- [Given entries]
--
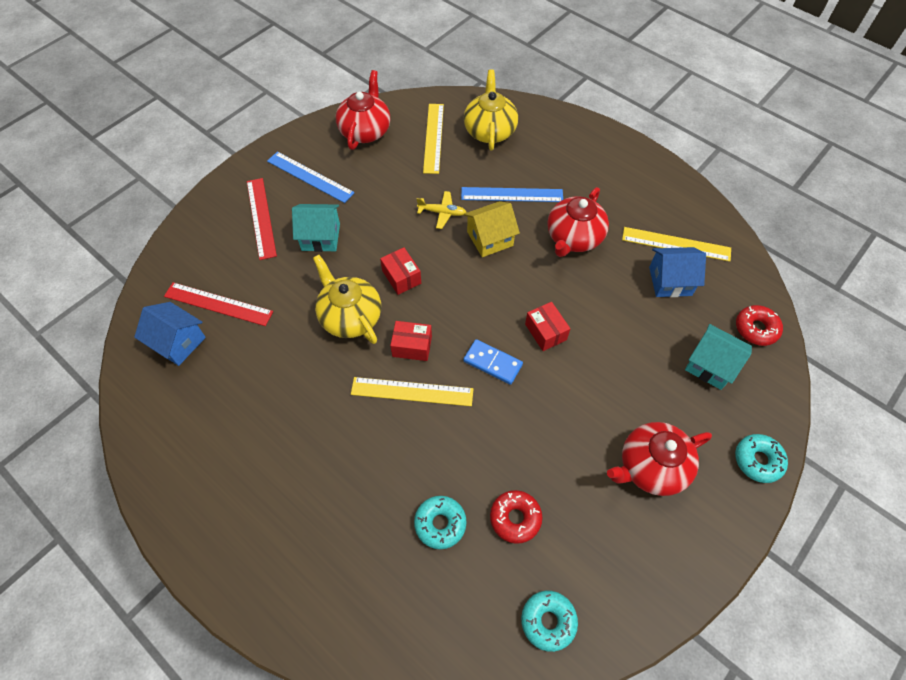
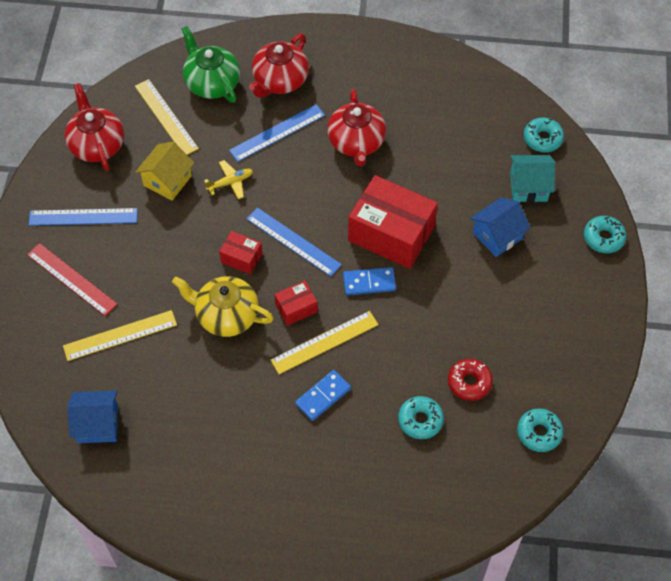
camera: 35 degrees left, 0 degrees up
(218, 304) = (103, 373): red ruler -> none
(320, 237) = (142, 265): turquoise house -> none
(371, 440) = (323, 396): none -> blue domino
(455, 289) = (293, 241): none -> blue ruler
(489, 131) = (212, 83): yellow teapot -> green teapot
(490, 239) = (289, 182): yellow house -> yellow house (167, 181)
(545, 332) = (391, 234): red box -> red box, size x2.11
(651, 467) = (536, 287): red teapot -> red teapot (279, 81)
(670, 281) = (456, 136): blue house -> blue house (497, 236)
(676, 244) = (440, 102): yellow ruler -> yellow ruler (120, 335)
(756, 329) = (542, 139): red donut -> turquoise donut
--
- [Action item] Which lines run from the one containing "(676, 244) = (440, 102): yellow" to the end of the entries above? Quote exactly those, and only those.

- [Exercise solution]
(676, 244) = (440, 102): yellow ruler -> yellow ruler (120, 335)
(756, 329) = (542, 139): red donut -> turquoise donut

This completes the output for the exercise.